Problem to work on: From the line containing "orange round brick H6 level 1 -> none" through the last line of the records below, each line is to be repeated exactly; pictures are to be omitted.

[Source information]

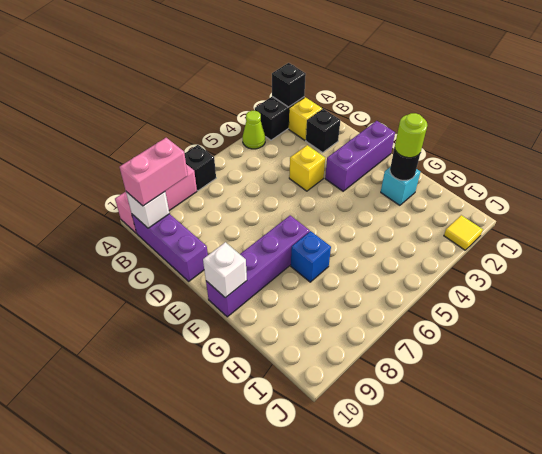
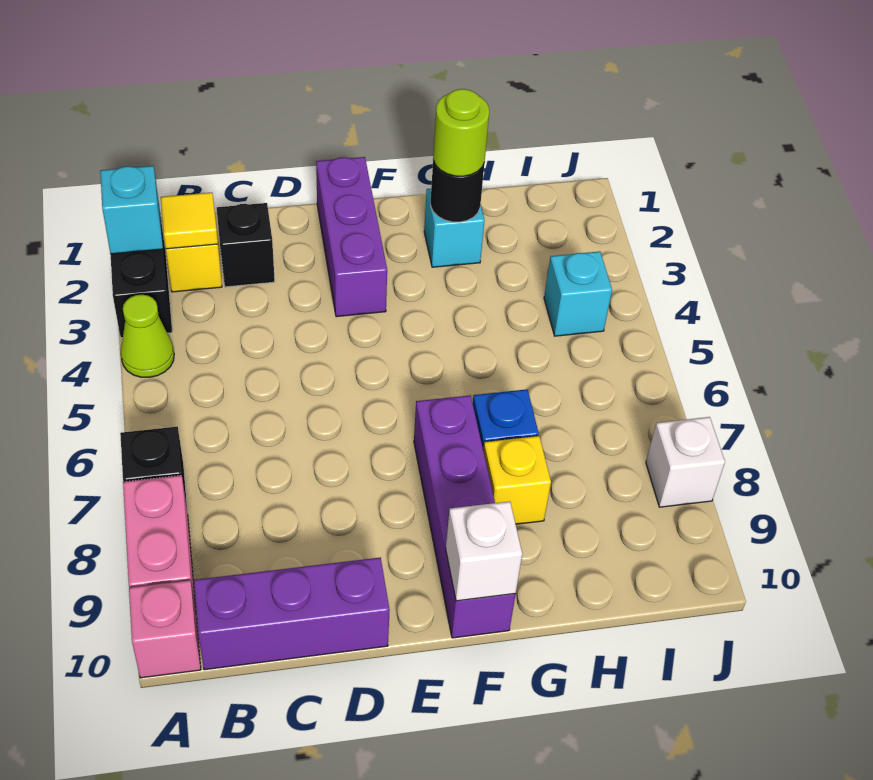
black brick A2 level 2 -> cyan brick A2 level 2
pink brick B9:B10 level 3 -> none
white brick B10 level 2 -> white brick J8 level 1
yellow brick D4 level 1 -> yellow brick G8 level 1
none -> cyan brick I4 level 1
yellow tile J2 level 1 -> yellow tile B2 level 2

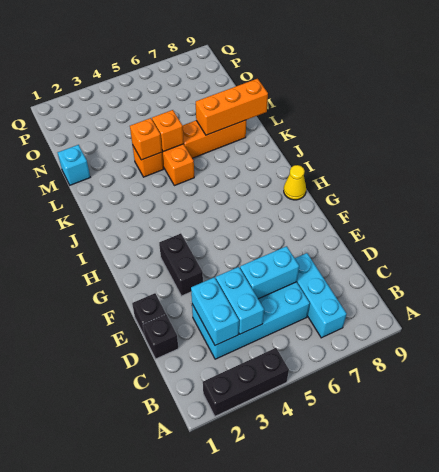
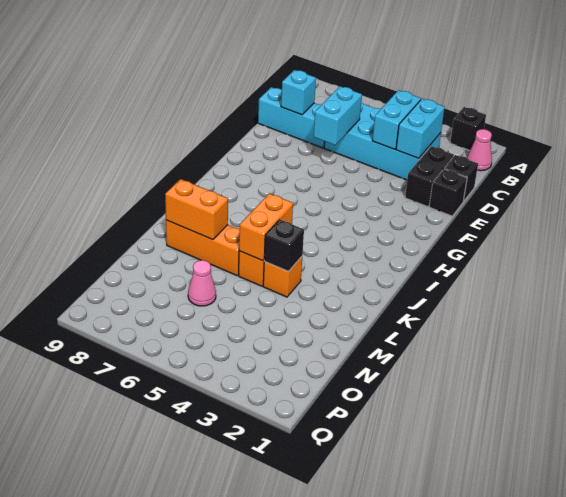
black brick A2:A4 level 1 -> black brick A2 level 1
none -> pink cone B1 level 1
cyan brick B7:D7 level 1 -> cyan brick D7:D9 level 1
cyan brick D5:D6 level 2 -> cyan brick D6:E6 level 2
black brick F3:G3 level 1 -> black brick D2:E2 level 1
yellow cone H9 level 1 -> none
orange brick L4 level 2 -> black brick L4 level 2
orange brick L5 level 2 -> orange brick K5:L5 level 2
orange brick L7:L9 level 2 -> orange brick L7:L8 level 2
cyan brick M1 level 1 -> cyan brick D8 level 2
none -> pink cone N6 level 1

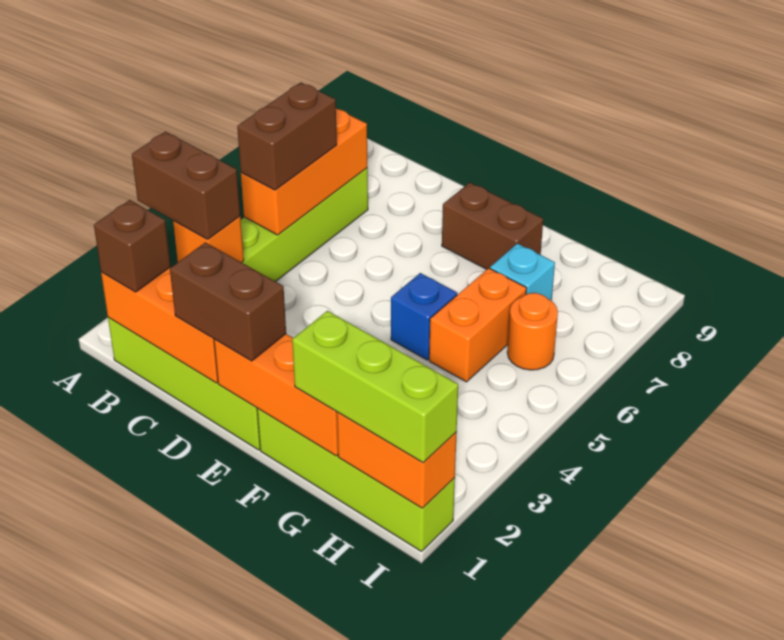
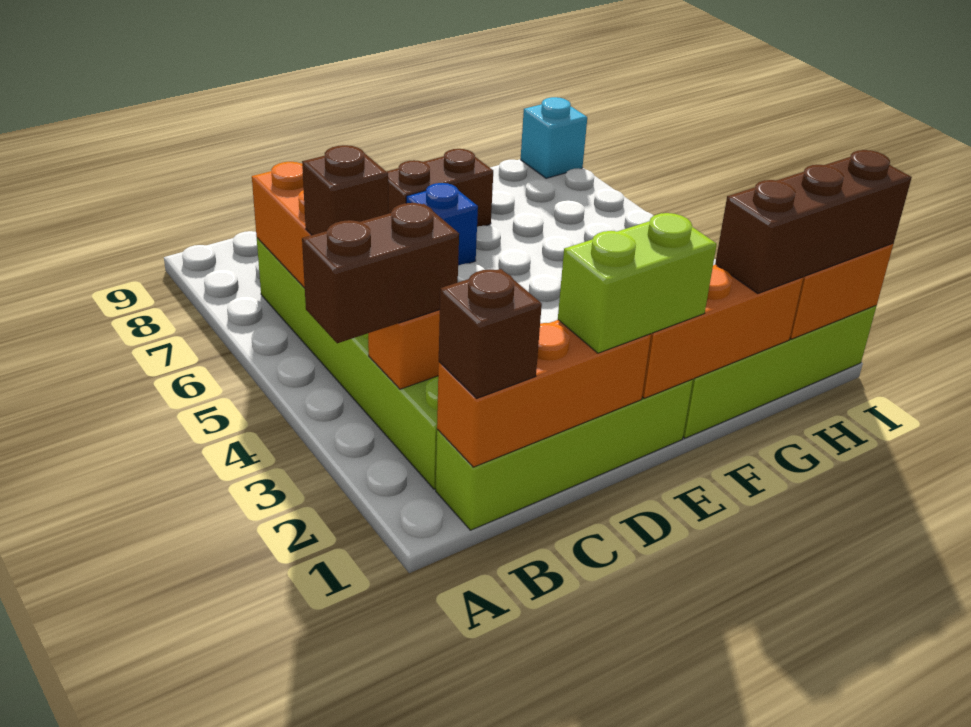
brown brick B5:B6 level 3 -> brown brick B5 level 3
brown brick D1:E1 level 3 -> lime brick D1:E1 level 3
blue brick F5 level 1 -> blue brick E7 level 1
lime brick G1:I1 level 3 -> brown brick G1:I1 level 3
orange brick G5:G6 level 1 -> none
cyan brick G7 level 1 -> cyan brick I9 level 1
orange round brick H6 level 1 -> none

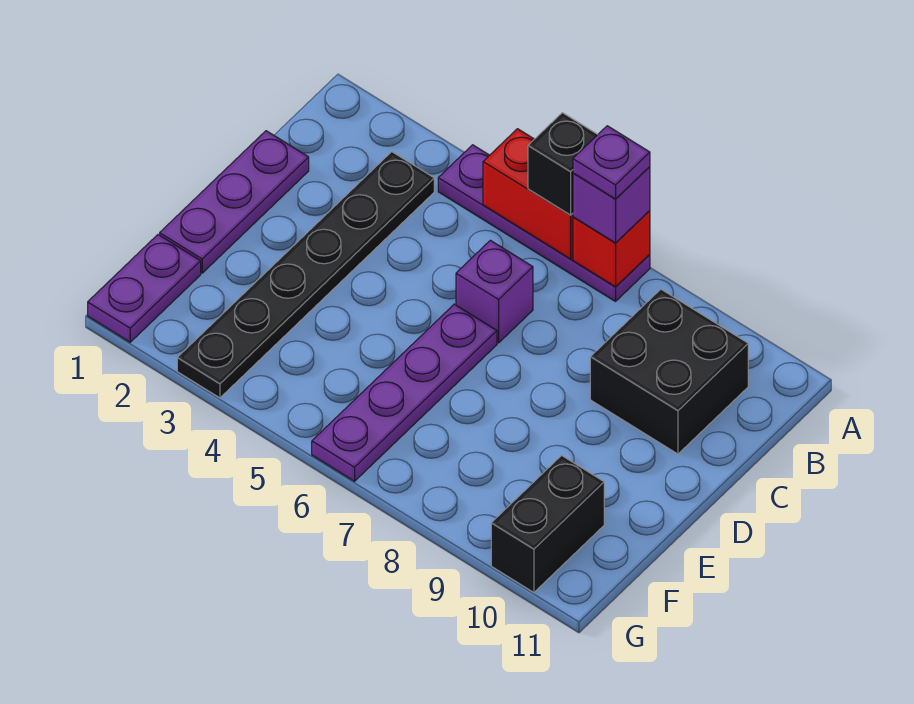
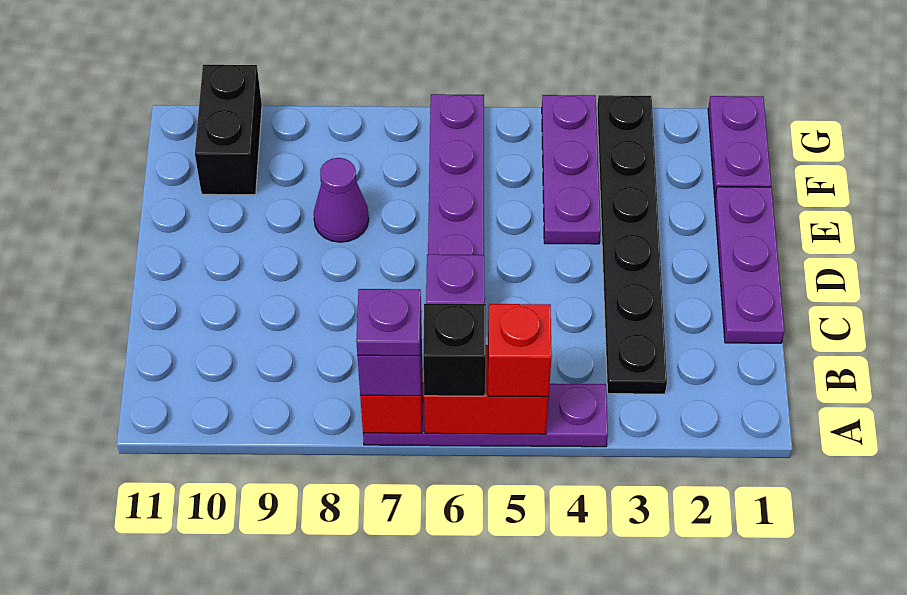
none -> red brick A5 level 3
black brick B9:C10 level 1 -> none
none -> purple plate E4:G4 level 1
none -> purple cone E8 level 1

[/Source information]

Written reply:
orange round brick H6 level 1 -> none

none -> red brick A5 level 3
black brick B9:C10 level 1 -> none
none -> purple plate E4:G4 level 1
none -> purple cone E8 level 1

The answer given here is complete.